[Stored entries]
⟨
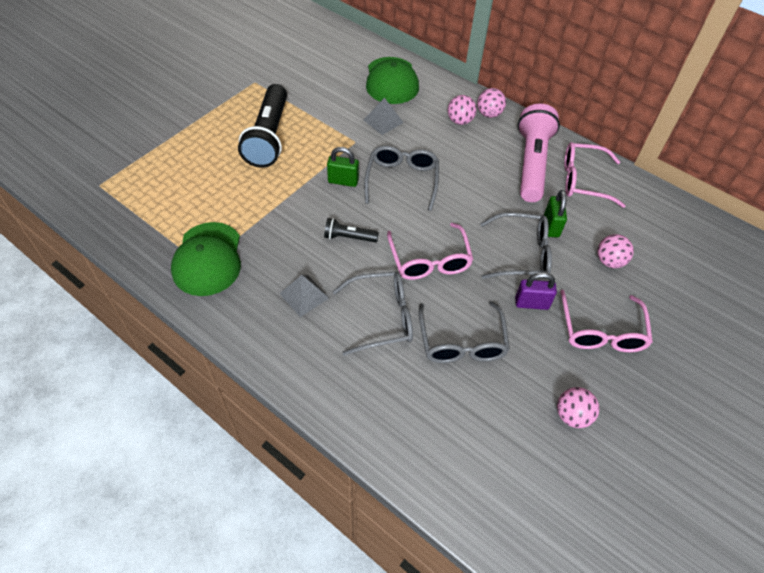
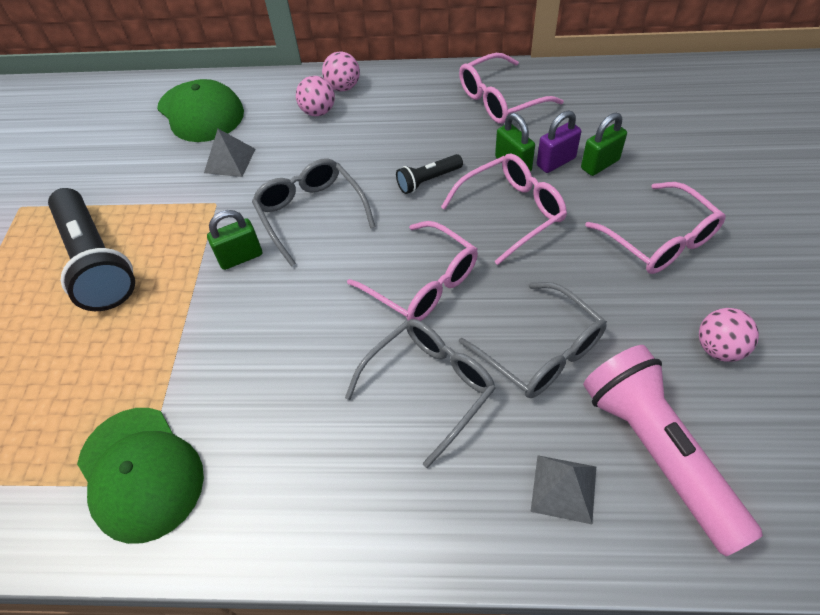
camera: 30 degrees left, 0 degrees up
(304, 295) = (312, 429): grey pyramid -> grey pyramid (563, 488)
(349, 237) = (306, 319): black flashlight -> black flashlight (428, 180)
(522, 254) = (512, 212): grey glasses -> pink glasses
(531, 163) = (434, 112): pink flashlight -> pink flashlight (657, 452)
(531, 303) = (570, 257): purple padlock -> purple padlock (556, 162)
(609, 261) = (600, 164): pink ball -> green padlock

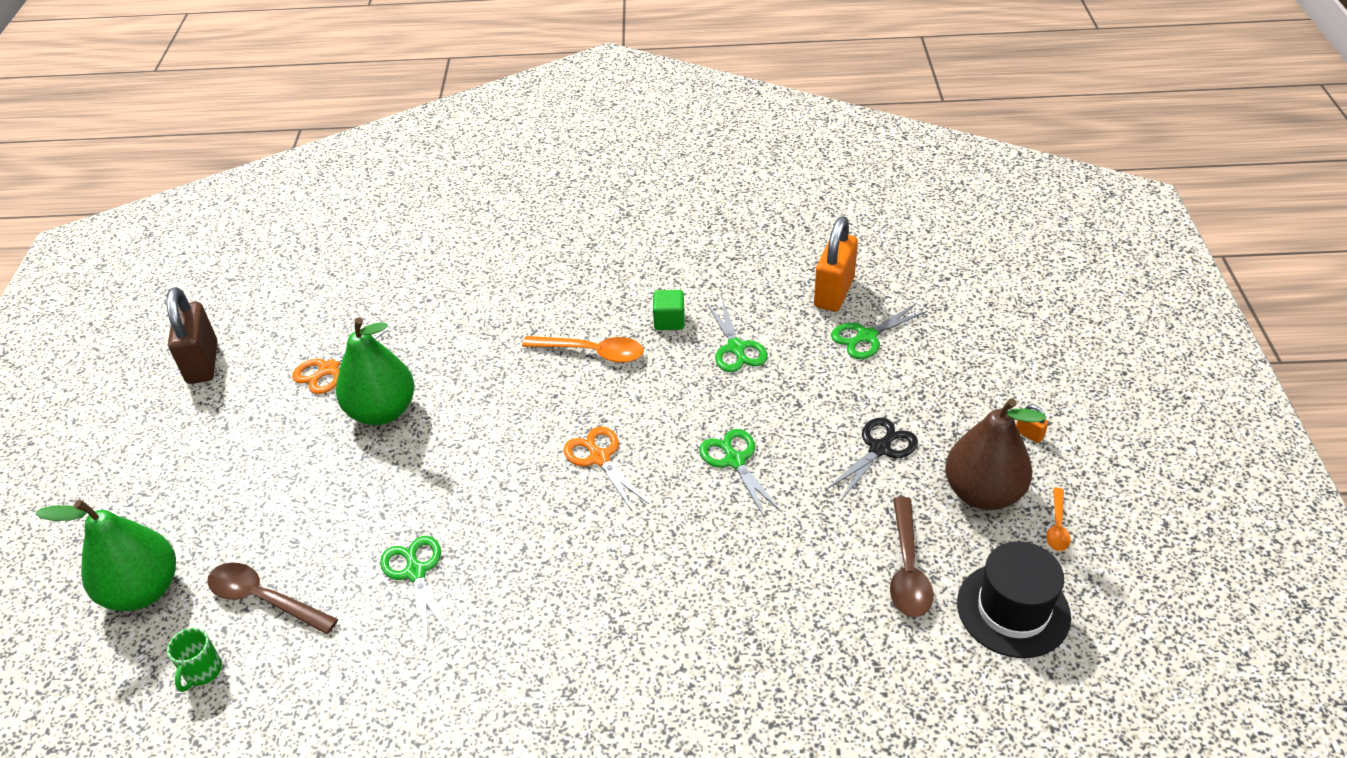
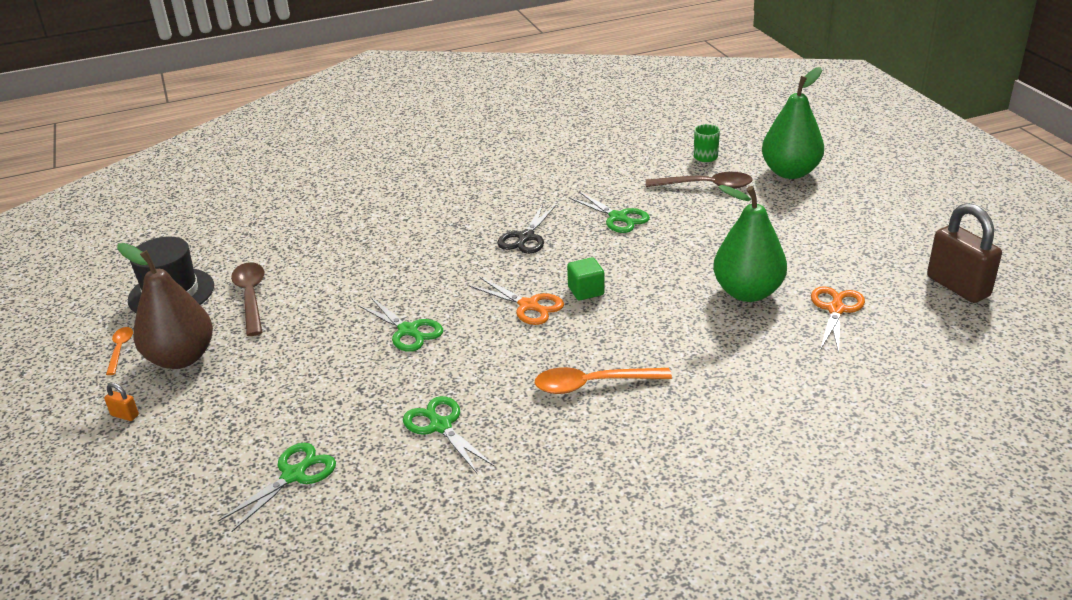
camera: 160 degrees right, 10 degrees down
(669, 321) = (529, 437): green cube -> green cube (586, 291)
(834, 292) = (340, 523): orange padlock -> none
(880, 448) = (275, 370): black scissors -> black scissors (526, 237)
⟩
■ TASK DIRECTIONS: The copy you produce must match the entries above exactly, except that it has no pictures.

■ WRITTEN SOLUTION:
camera: 30 degrees left, 0 degrees up
(304, 295) = (312, 429): grey pyramid -> grey pyramid (563, 488)
(349, 237) = (306, 319): black flashlight -> black flashlight (428, 180)
(522, 254) = (512, 212): grey glasses -> pink glasses
(531, 163) = (434, 112): pink flashlight -> pink flashlight (657, 452)
(531, 303) = (570, 257): purple padlock -> purple padlock (556, 162)
(609, 261) = (600, 164): pink ball -> green padlock

camera: 160 degrees right, 10 degrees down
(669, 321) = (529, 437): green cube -> green cube (586, 291)
(834, 292) = (340, 523): orange padlock -> none
(880, 448) = (275, 370): black scissors -> black scissors (526, 237)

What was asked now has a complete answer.